Task details: Search the listing for the word "STEPPER" and return each line that contains it.

━━━━

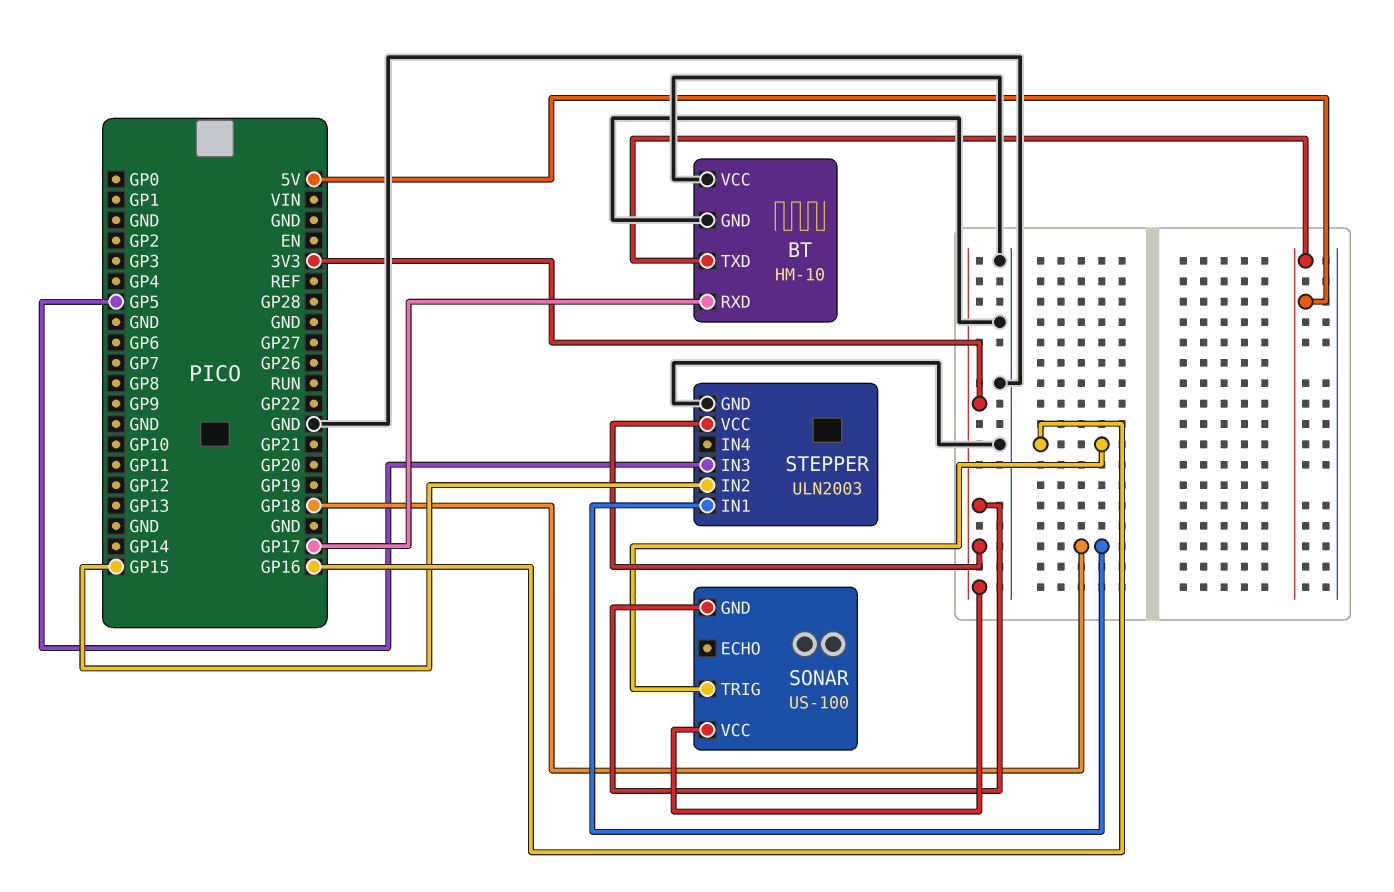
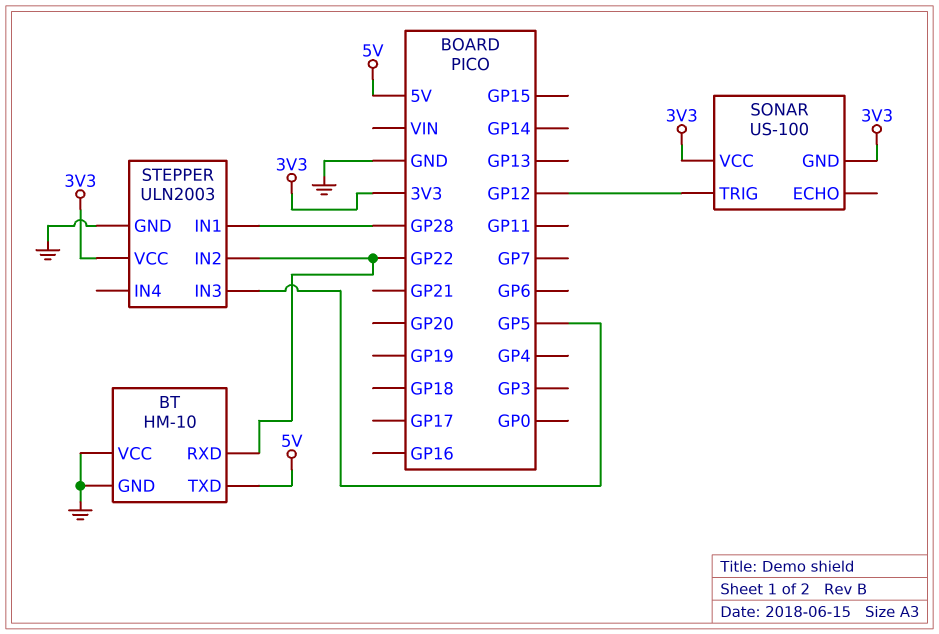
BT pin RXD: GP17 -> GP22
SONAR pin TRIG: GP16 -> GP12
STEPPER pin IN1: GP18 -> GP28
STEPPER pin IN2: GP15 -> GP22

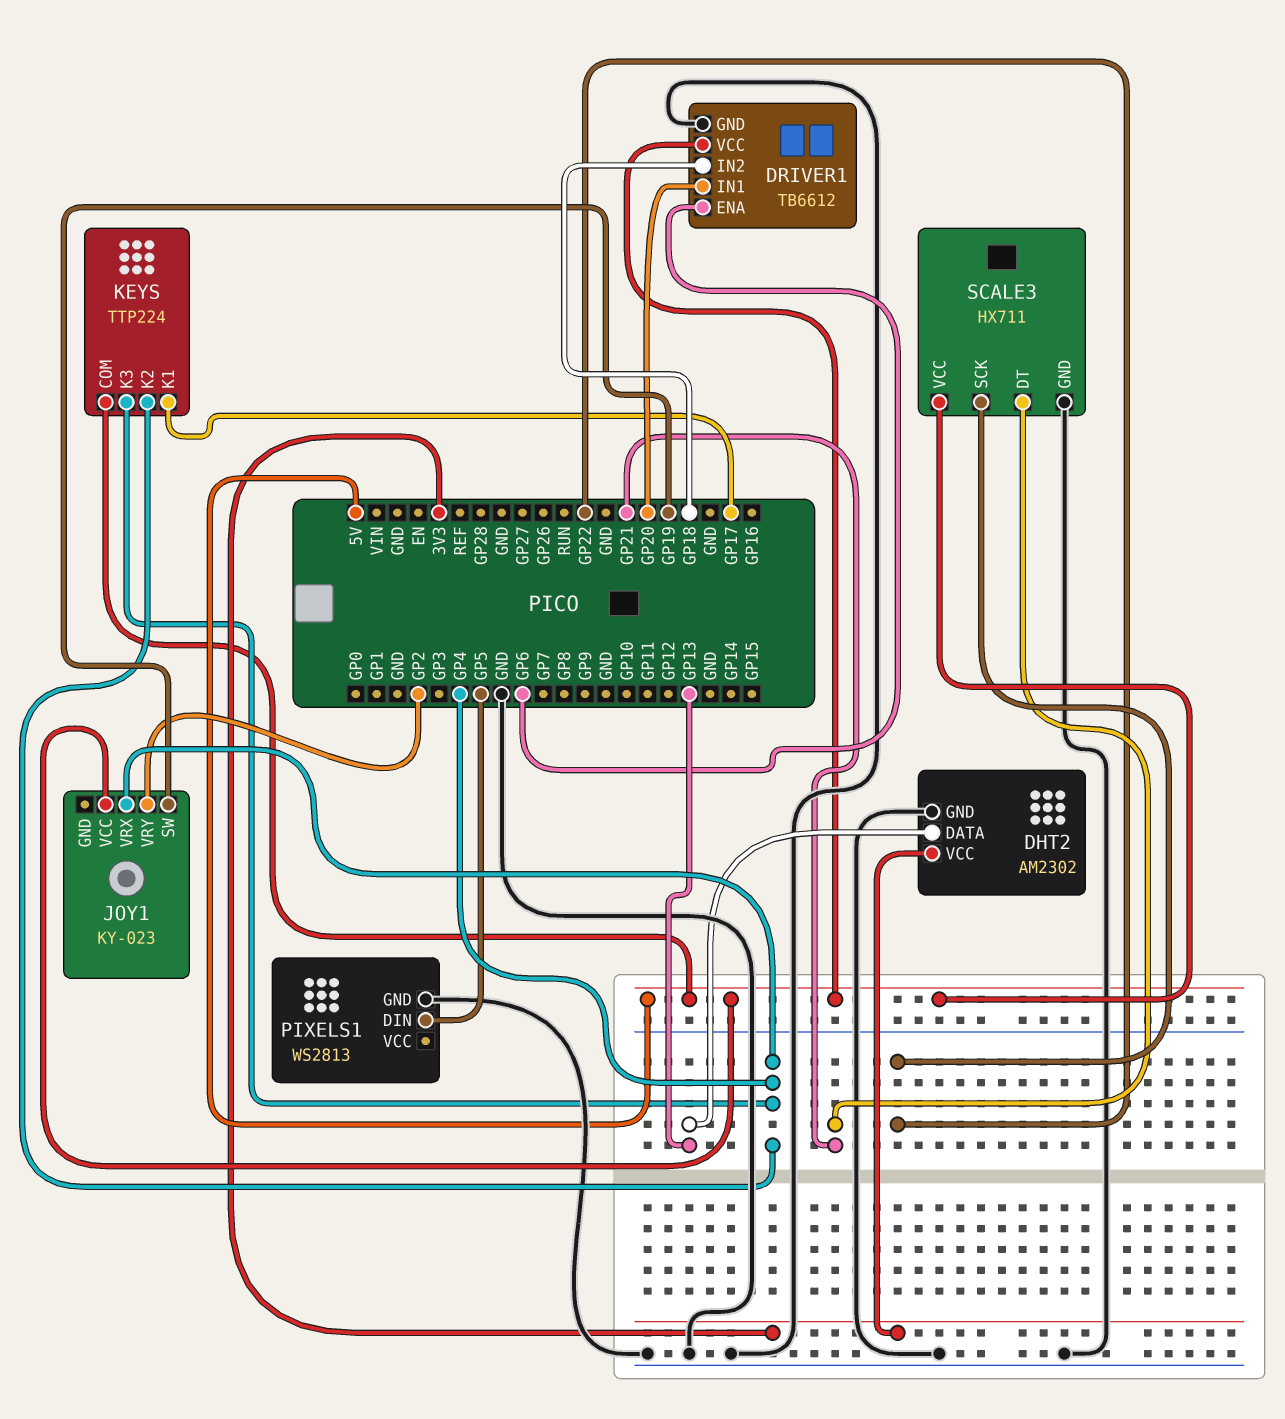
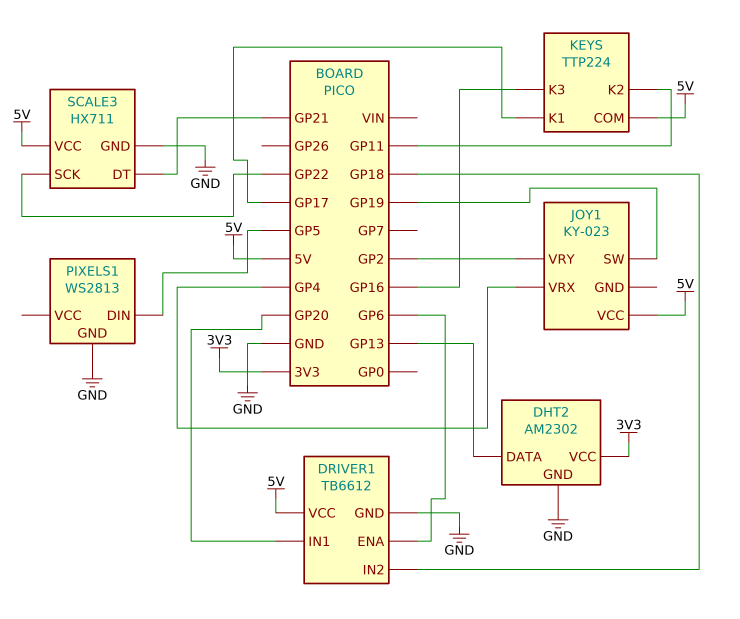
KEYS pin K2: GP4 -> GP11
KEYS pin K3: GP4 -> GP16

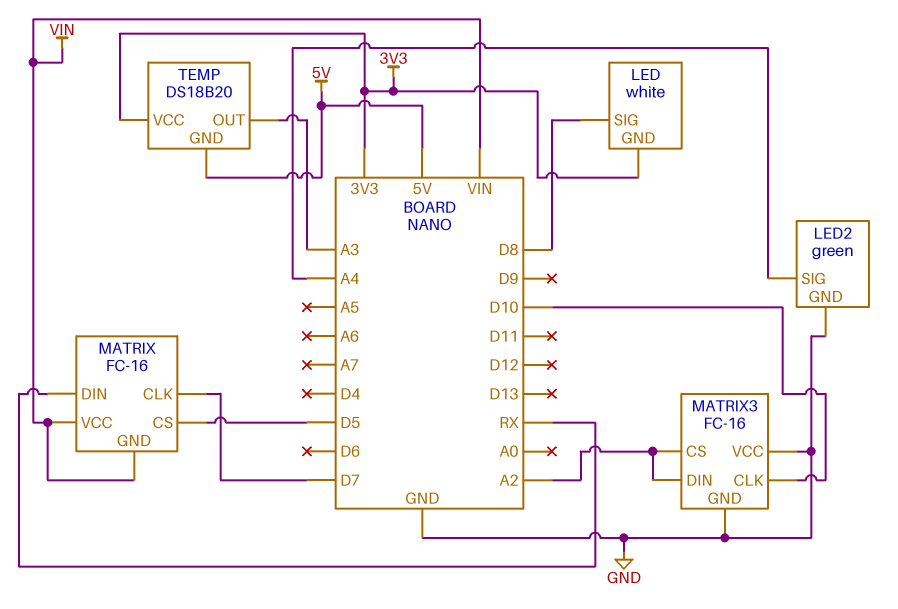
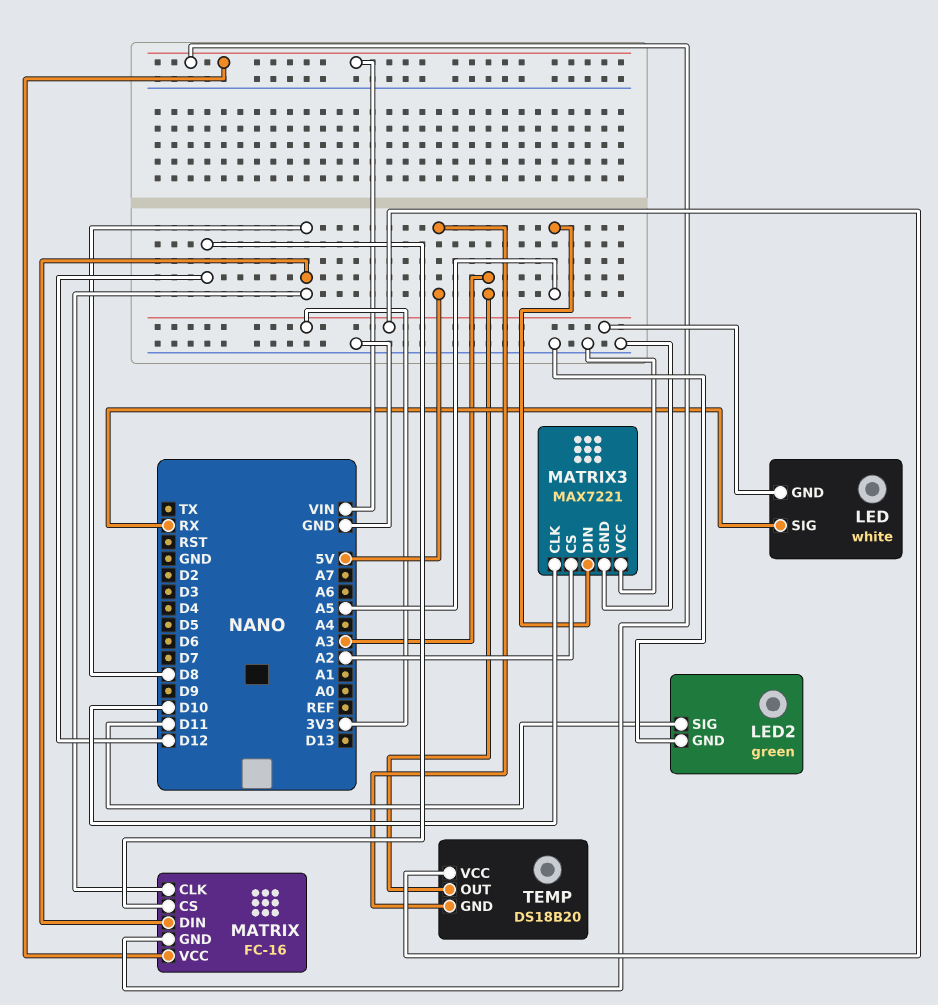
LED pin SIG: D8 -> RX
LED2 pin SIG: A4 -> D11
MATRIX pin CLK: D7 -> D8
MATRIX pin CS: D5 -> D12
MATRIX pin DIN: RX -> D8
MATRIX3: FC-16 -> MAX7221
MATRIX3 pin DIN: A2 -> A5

━━━━

Solution to this exercise:
STEPPER pin IN1: GP18 -> GP28
STEPPER pin IN2: GP15 -> GP22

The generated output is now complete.